(GIVEN RECORDS)

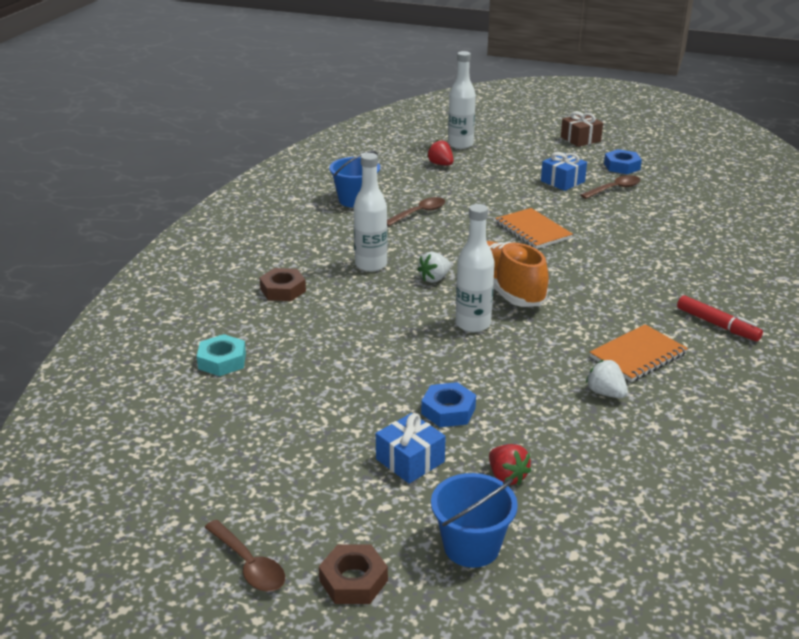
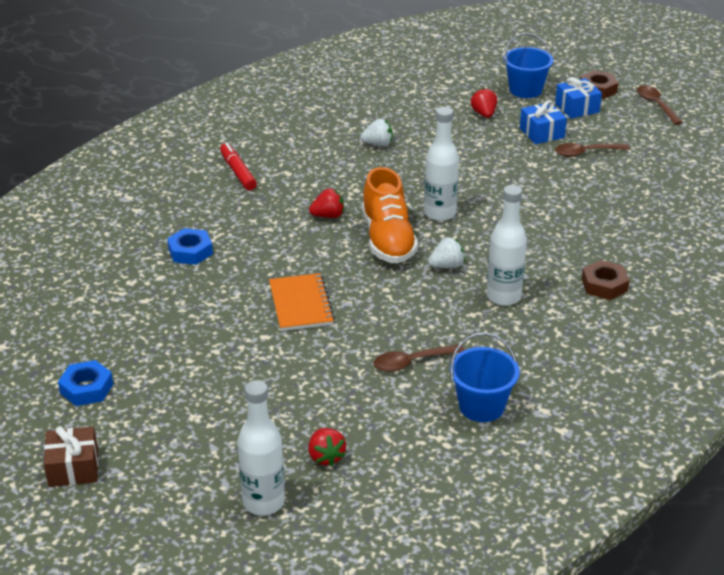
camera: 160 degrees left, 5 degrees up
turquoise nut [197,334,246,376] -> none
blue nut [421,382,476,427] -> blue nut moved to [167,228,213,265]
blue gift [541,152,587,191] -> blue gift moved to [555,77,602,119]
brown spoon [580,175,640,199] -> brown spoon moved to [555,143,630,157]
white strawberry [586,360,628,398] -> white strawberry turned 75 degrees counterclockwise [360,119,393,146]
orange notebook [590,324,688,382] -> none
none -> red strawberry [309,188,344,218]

(End GIVEN RECORDS)

→ **TASK BRIEF**
From the line that contains "white strawberry [586,360,628,398]" down to the final line of the entries, print every line exactly as it is, and only those lines.

→ **SOLUTION FOR THIS EXERCISE**
white strawberry [586,360,628,398] -> white strawberry turned 75 degrees counterclockwise [360,119,393,146]
orange notebook [590,324,688,382] -> none
none -> red strawberry [309,188,344,218]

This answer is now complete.